Start of Block

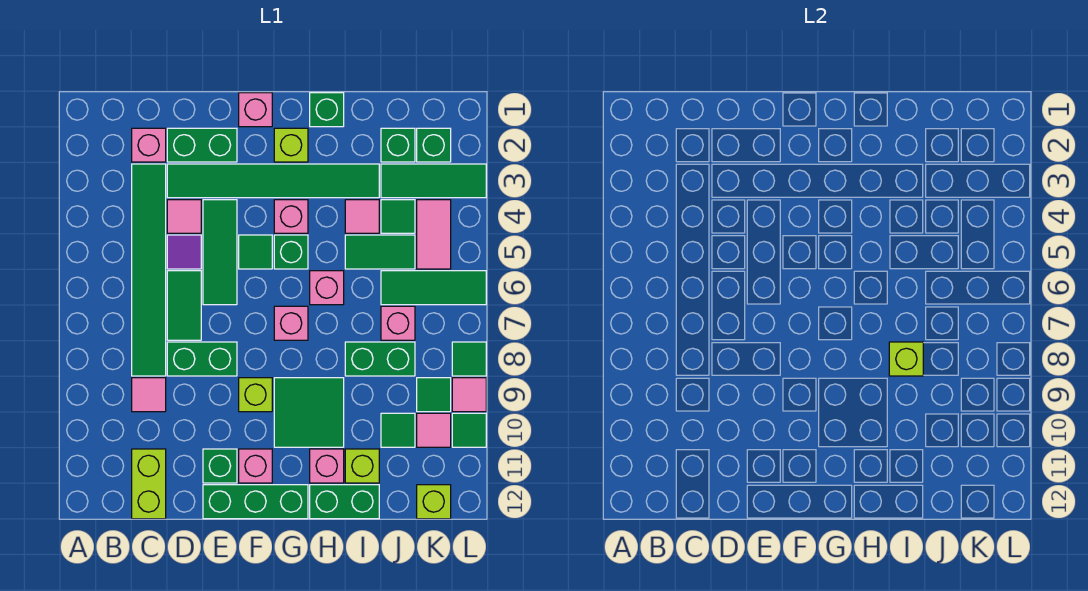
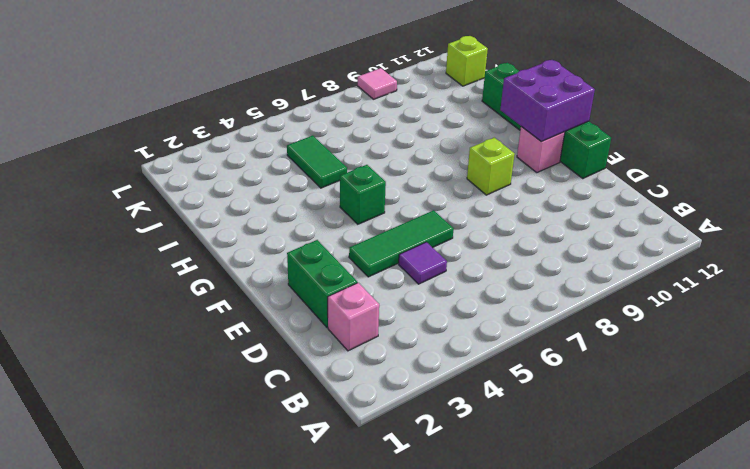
purple 2x2 brick [500,60,595,142] -> none
none -> green 1x6 tile [132,164,166,376]
none -> pink 1x1 tile [132,378,166,412]
none -> lime 1x2 brick [132,449,166,519]
none -> green 1x6 tile [167,164,379,198]

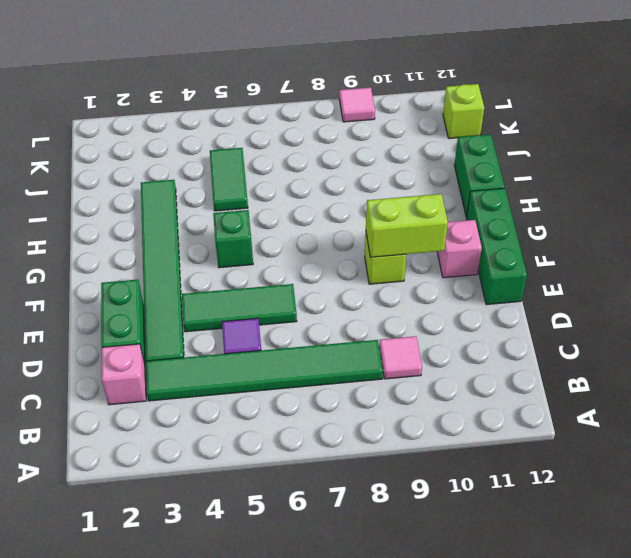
lime 1x2 brick [366,194,448,257] -> lime 1x2 brick moved to [132,449,166,519]
none -> pink 1x1 tile [167,200,201,233]
none -> green 1x2 tile [167,271,201,340]
none -> green 1x2 brick [167,342,237,376]
none -> green 1x1 brick [203,449,237,483]

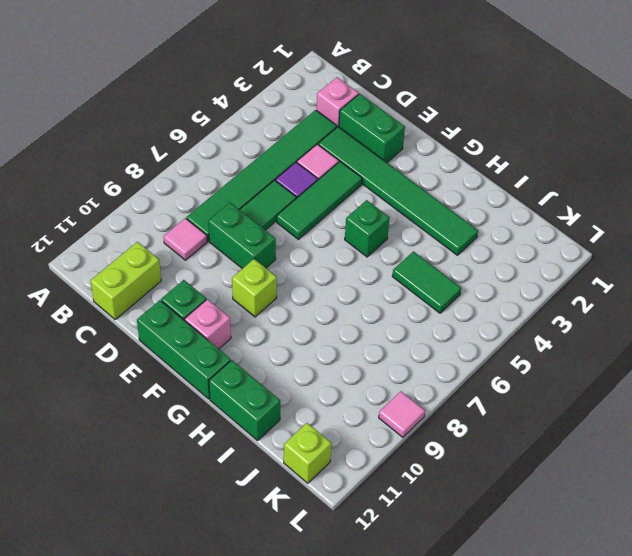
none -> pink 1x1 brick [239,93,272,127]
none -> green 1x1 tile [239,235,272,269]
none -> lime 1x1 brick [274,128,308,162]
none -> pink 1x1 brick [274,200,308,233]

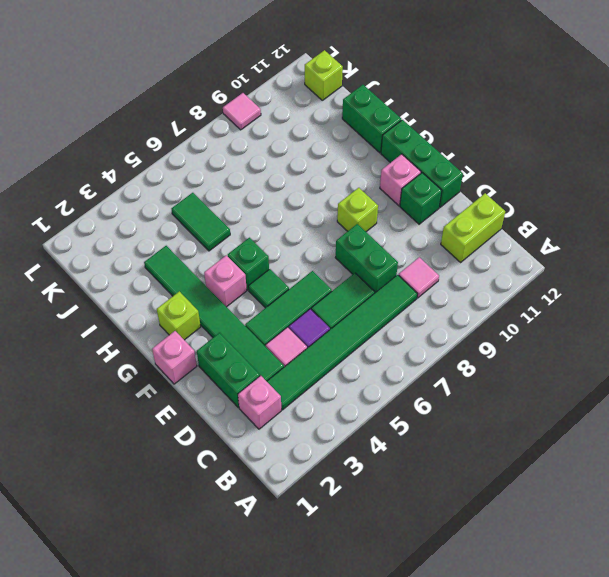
none -> pink 1x1 brick [274,306,308,340]
none -> green 2x2 tile [274,378,344,447]
none -> green 1x1 brick [310,93,344,127]
none -> pink 1x1 brick [310,271,344,305]

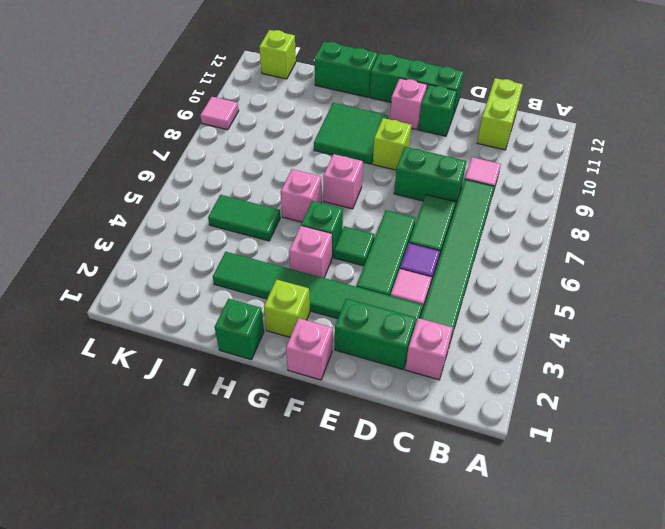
none -> pink 1x1 brick [310,449,344,483]
none -> pink 1x1 tile [345,200,379,233]
none -> green 1x2 brick [345,342,415,376]
none -> lime 1x1 brick [345,449,379,483]

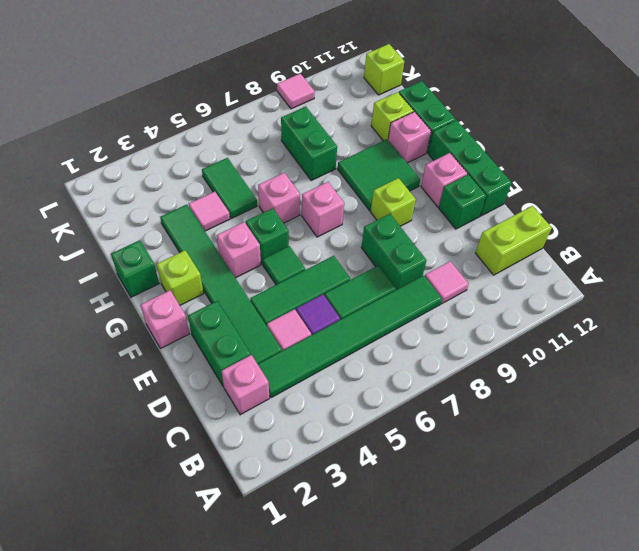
none -> green 1x1 brick [381,128,415,162]
none -> green 1x3 tile [381,164,486,198]
none -> green 1x1 tile [381,200,415,233]
none -> green 1x3 tile [381,271,486,305]

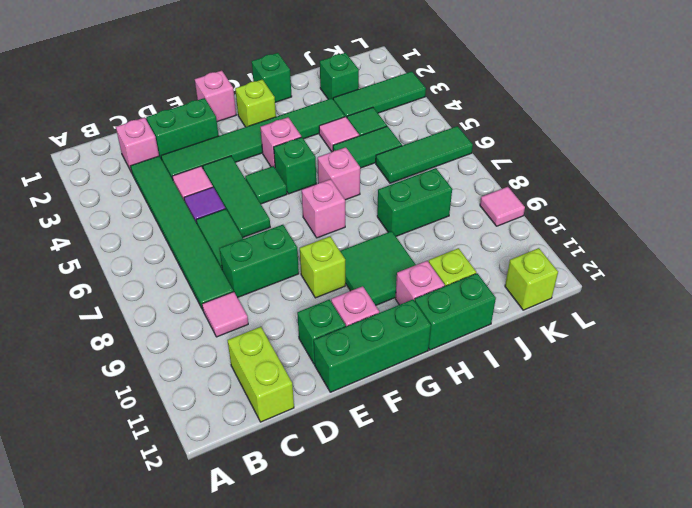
none -> pink 1x1 brick [381,306,415,340]
none -> green 1x1 tile [381,413,415,447]
none -> green 1x1 brick [417,128,451,162]
none -> pink 1x2 tile [417,200,451,269]

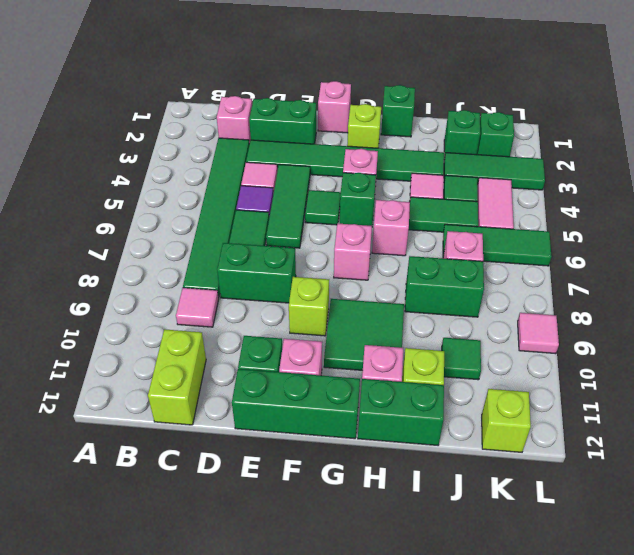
none -> green 1x1 tile [417,378,451,412]
none -> pink 1x1 tile [417,413,451,447]
none -> green 1x1 tile [452,342,486,376]
none -> green 1x1 tile [452,413,486,447]

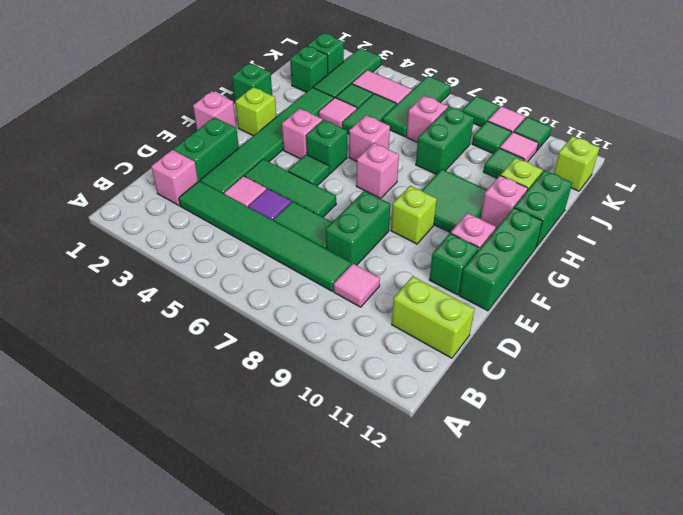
none -> lime 1x1 brick [889,342,923,376]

End of Block

• Work to be completed
Transcribe the material as is, with images omitted.

• Written reply
purple 2x2 brick [500,60,595,142] -> none
none -> green 1x6 tile [132,164,166,376]
none -> pink 1x1 tile [132,378,166,412]
none -> lime 1x2 brick [132,449,166,519]
none -> green 1x6 tile [167,164,379,198]

lime 1x2 brick [366,194,448,257] -> lime 1x2 brick moved to [132,449,166,519]
none -> pink 1x1 tile [167,200,201,233]
none -> green 1x2 tile [167,271,201,340]
none -> green 1x2 brick [167,342,237,376]
none -> green 1x1 brick [203,449,237,483]

none -> pink 1x1 brick [239,93,272,127]
none -> green 1x1 tile [239,235,272,269]
none -> lime 1x1 brick [274,128,308,162]
none -> pink 1x1 brick [274,200,308,233]

none -> pink 1x1 brick [274,306,308,340]
none -> green 2x2 tile [274,378,344,447]
none -> green 1x1 brick [310,93,344,127]
none -> pink 1x1 brick [310,271,344,305]

none -> pink 1x1 brick [310,449,344,483]
none -> pink 1x1 tile [345,200,379,233]
none -> green 1x2 brick [345,342,415,376]
none -> lime 1x1 brick [345,449,379,483]

none -> green 1x1 brick [381,128,415,162]
none -> green 1x3 tile [381,164,486,198]
none -> green 1x1 tile [381,200,415,233]
none -> green 1x3 tile [381,271,486,305]

none -> pink 1x1 brick [381,306,415,340]
none -> green 1x1 tile [381,413,415,447]
none -> green 1x1 brick [417,128,451,162]
none -> pink 1x2 tile [417,200,451,269]

none -> green 1x1 tile [417,378,451,412]
none -> pink 1x1 tile [417,413,451,447]
none -> green 1x1 tile [452,342,486,376]
none -> green 1x1 tile [452,413,486,447]

none -> lime 1x1 brick [889,342,923,376]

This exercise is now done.